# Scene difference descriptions
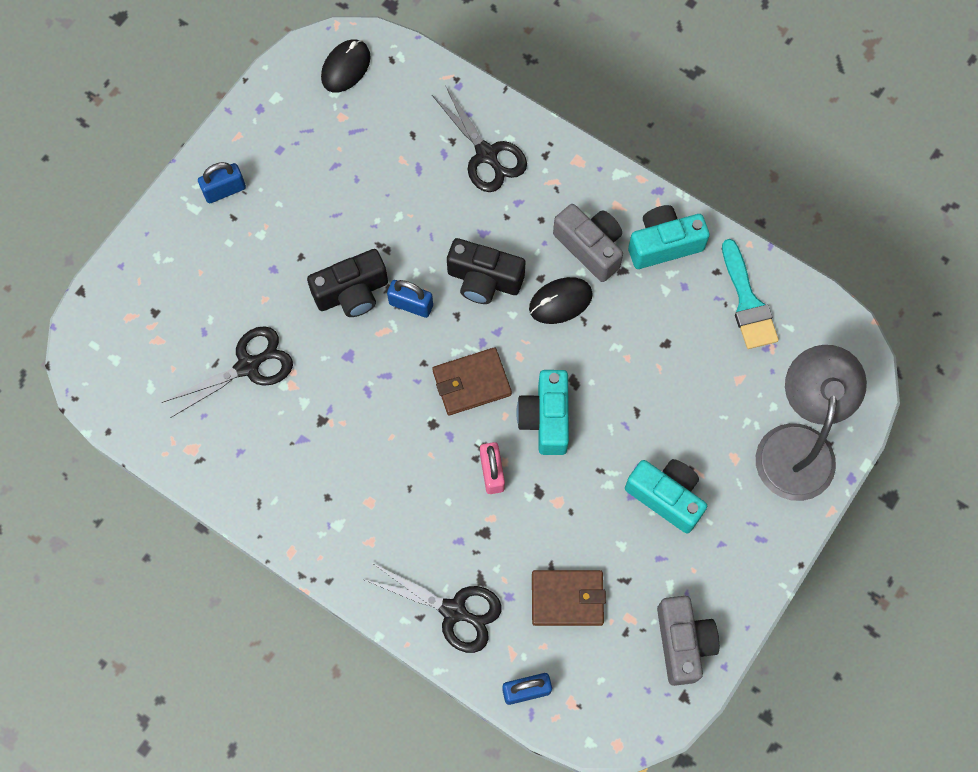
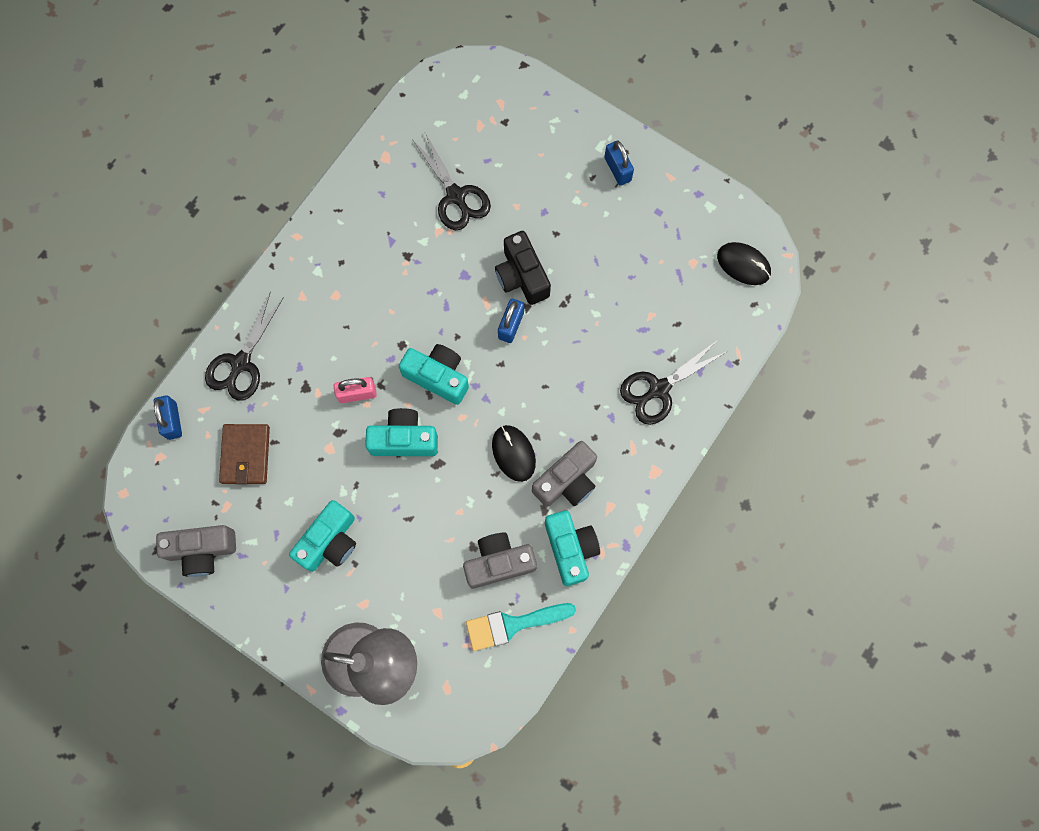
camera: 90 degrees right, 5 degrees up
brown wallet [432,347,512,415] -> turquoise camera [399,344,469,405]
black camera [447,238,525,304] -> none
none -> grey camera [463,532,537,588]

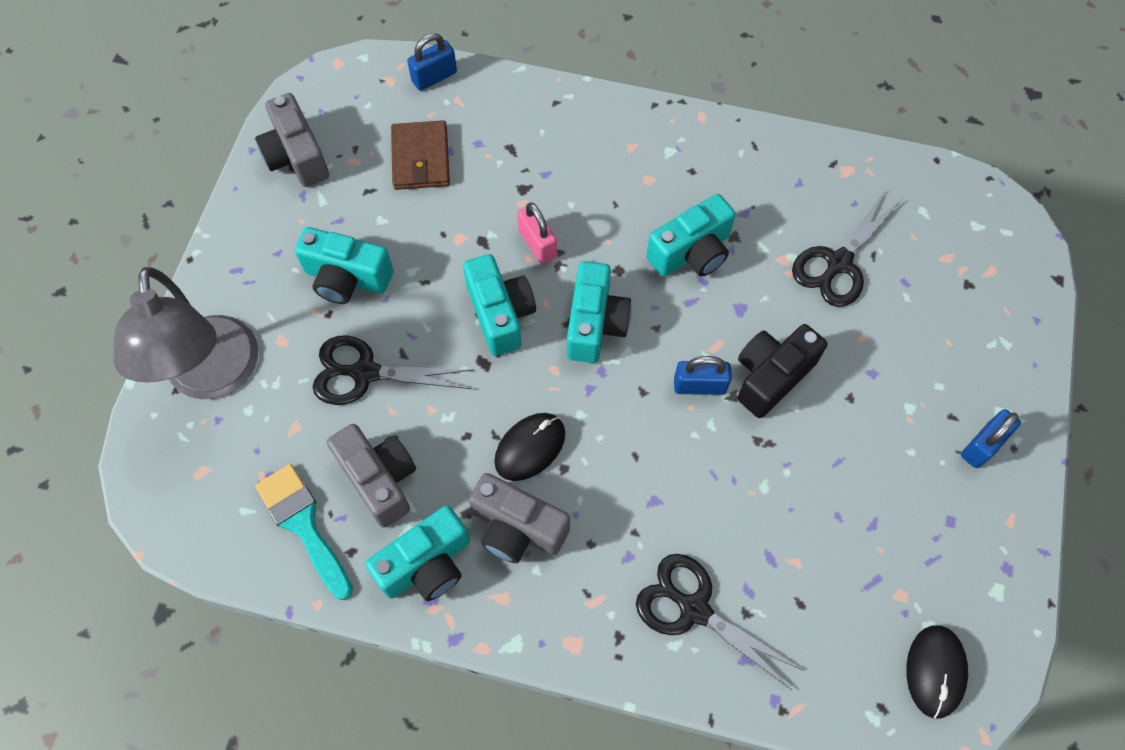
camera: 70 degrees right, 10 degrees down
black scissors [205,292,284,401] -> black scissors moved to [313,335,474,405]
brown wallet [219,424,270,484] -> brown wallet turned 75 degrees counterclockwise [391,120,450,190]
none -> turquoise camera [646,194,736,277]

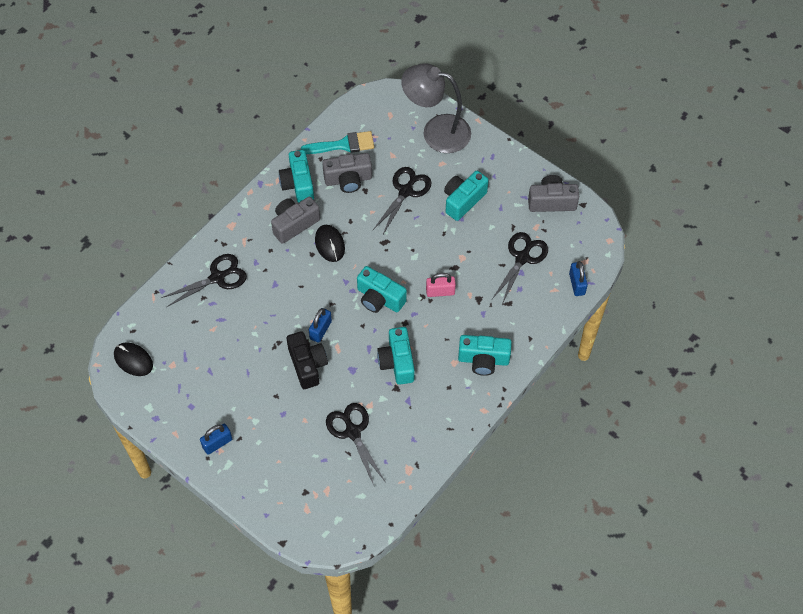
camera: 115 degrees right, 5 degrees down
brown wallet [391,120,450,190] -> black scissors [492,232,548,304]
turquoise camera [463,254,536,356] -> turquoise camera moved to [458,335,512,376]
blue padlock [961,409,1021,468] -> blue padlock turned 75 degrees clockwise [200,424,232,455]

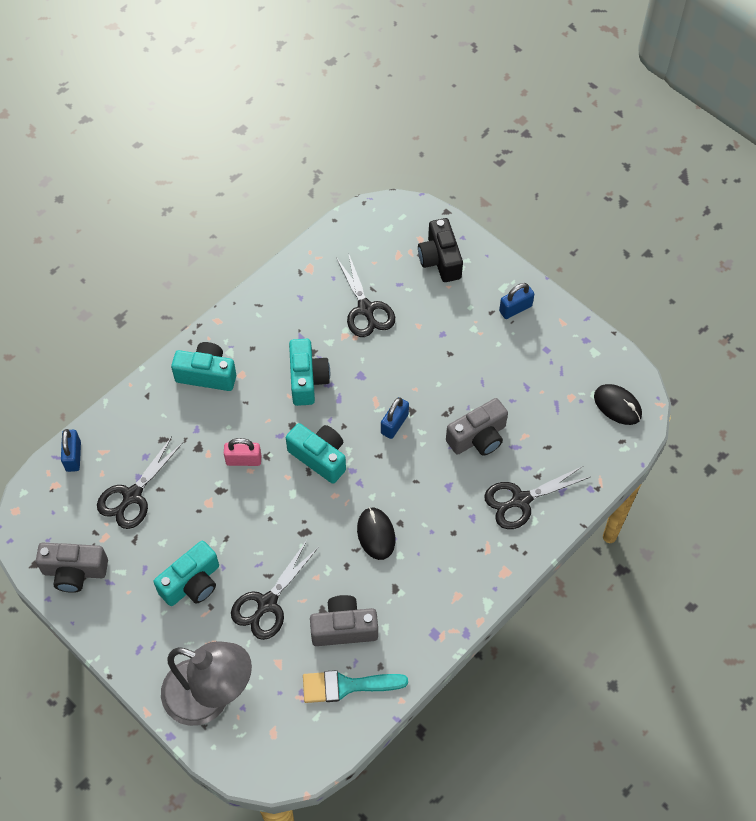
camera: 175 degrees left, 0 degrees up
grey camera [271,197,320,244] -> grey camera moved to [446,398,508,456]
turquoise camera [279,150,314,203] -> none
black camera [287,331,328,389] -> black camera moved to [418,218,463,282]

# Exercise aim
For each line above, output its wording exactly and leave out any picture.

# Output for this exercise
camera: 90 degrees right, 5 degrees up
brown wallet [432,347,512,415] -> turquoise camera [399,344,469,405]
black camera [447,238,525,304] -> none
none -> grey camera [463,532,537,588]

camera: 70 degrees right, 10 degrees down
black scissors [205,292,284,401] -> black scissors moved to [313,335,474,405]
brown wallet [219,424,270,484] -> brown wallet turned 75 degrees counterclockwise [391,120,450,190]
none -> turquoise camera [646,194,736,277]

camera: 115 degrees right, 5 degrees down
brown wallet [391,120,450,190] -> black scissors [492,232,548,304]
turquoise camera [463,254,536,356] -> turquoise camera moved to [458,335,512,376]
blue padlock [961,409,1021,468] -> blue padlock turned 75 degrees clockwise [200,424,232,455]

camera: 175 degrees left, 0 degrees up
grey camera [271,197,320,244] -> grey camera moved to [446,398,508,456]
turquoise camera [279,150,314,203] -> none
black camera [287,331,328,389] -> black camera moved to [418,218,463,282]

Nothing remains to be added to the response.